> **What is expected**:
Copy out exactly the lines below that run from the one holding "camera: 75 degrees left, 5 degrees down" to the one holding "none -> red bowl [512,199,573,252]", keeping both of those lines and no others.

> **Input records**:

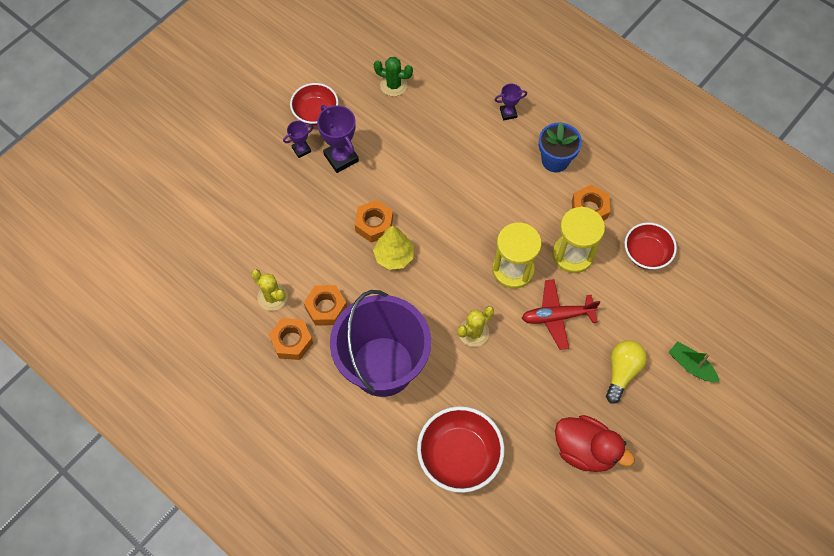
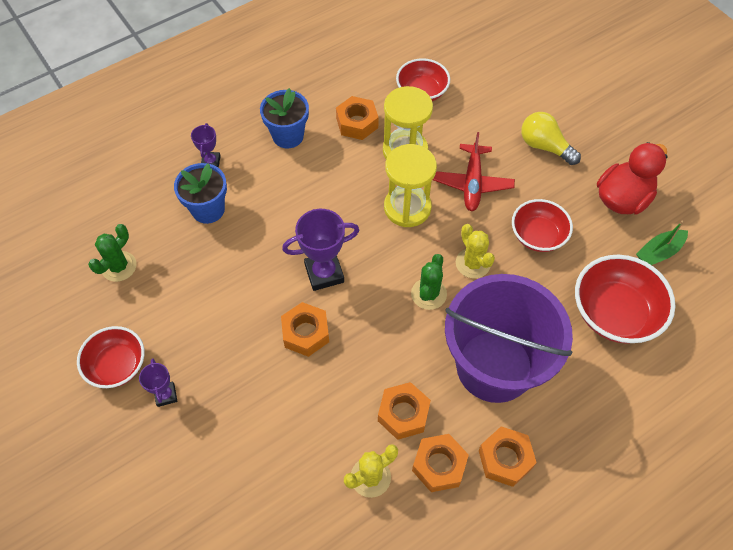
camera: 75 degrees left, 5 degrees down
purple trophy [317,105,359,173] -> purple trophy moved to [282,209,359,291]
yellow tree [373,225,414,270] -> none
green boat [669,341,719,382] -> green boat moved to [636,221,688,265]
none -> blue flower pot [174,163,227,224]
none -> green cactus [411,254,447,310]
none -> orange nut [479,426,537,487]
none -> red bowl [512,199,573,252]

...

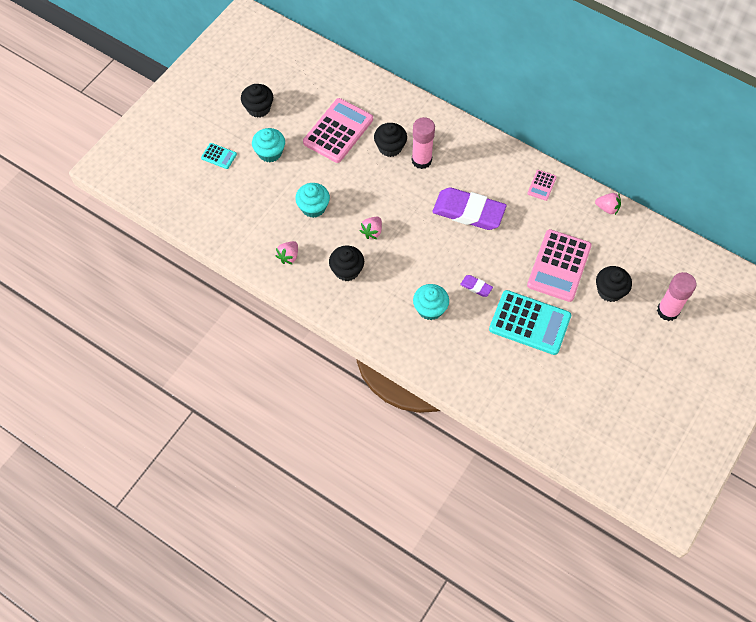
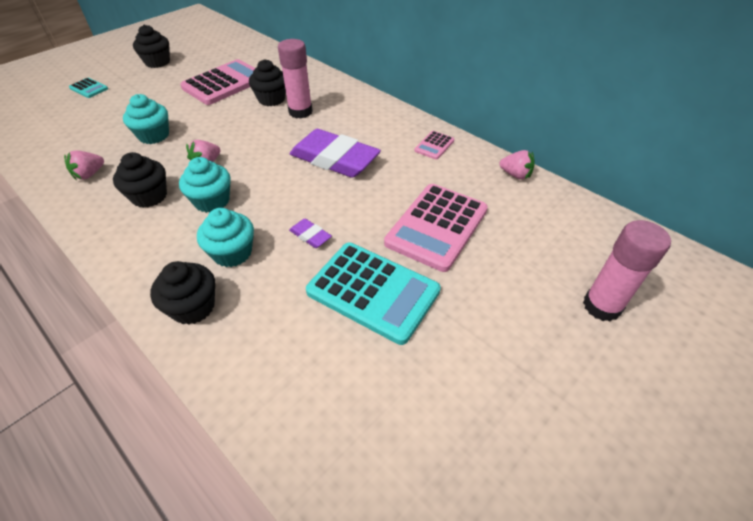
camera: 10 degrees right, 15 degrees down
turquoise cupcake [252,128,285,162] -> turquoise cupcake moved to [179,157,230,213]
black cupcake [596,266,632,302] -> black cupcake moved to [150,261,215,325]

> **Task output**:
camera: 75 degrees left, 5 degrees down
purple trophy [317,105,359,173] -> purple trophy moved to [282,209,359,291]
yellow tree [373,225,414,270] -> none
green boat [669,341,719,382] -> green boat moved to [636,221,688,265]
none -> blue flower pot [174,163,227,224]
none -> green cactus [411,254,447,310]
none -> orange nut [479,426,537,487]
none -> red bowl [512,199,573,252]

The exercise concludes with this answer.